Record excerpts
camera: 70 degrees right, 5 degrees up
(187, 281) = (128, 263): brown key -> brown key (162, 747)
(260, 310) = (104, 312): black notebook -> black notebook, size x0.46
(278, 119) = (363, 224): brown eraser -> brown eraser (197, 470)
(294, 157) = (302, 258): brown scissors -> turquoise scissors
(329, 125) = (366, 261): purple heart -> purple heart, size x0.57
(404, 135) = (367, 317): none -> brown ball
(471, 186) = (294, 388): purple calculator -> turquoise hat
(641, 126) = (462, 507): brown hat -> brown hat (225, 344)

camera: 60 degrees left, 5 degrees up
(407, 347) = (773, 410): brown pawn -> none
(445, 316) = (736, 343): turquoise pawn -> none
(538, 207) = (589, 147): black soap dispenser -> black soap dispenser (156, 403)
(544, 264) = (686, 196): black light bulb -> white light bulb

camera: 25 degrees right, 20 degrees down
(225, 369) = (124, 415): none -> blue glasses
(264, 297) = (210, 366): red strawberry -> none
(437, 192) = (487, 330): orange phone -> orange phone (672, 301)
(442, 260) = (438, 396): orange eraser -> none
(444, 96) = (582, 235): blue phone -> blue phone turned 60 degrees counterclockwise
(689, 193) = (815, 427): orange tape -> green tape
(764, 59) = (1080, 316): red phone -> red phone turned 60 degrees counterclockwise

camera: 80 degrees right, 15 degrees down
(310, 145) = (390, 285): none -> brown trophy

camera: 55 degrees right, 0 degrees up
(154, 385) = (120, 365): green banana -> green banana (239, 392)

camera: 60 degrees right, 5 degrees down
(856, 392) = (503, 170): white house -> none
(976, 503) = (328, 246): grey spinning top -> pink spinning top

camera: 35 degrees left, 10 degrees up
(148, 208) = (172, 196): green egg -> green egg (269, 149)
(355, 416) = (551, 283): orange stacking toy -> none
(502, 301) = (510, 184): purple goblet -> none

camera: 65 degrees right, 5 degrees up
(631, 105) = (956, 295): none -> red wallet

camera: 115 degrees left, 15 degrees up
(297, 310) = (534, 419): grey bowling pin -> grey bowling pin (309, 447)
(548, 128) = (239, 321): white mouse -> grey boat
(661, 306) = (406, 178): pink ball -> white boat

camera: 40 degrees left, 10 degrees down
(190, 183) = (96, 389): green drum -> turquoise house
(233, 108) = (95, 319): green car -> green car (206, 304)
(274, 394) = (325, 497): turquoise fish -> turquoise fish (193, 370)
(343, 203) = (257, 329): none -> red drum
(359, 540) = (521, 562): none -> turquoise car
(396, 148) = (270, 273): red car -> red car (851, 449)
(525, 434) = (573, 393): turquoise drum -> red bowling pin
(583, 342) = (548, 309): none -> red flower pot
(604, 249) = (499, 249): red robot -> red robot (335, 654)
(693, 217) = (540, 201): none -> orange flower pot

Assigned task
Copy out every line from the material above in which the word "phone" appears.

Task answer
(437, 192) = (487, 330): orange phone -> orange phone (672, 301)
(444, 96) = (582, 235): blue phone -> blue phone turned 60 degrees counterclockwise
(764, 59) = (1080, 316): red phone -> red phone turned 60 degrees counterclockwise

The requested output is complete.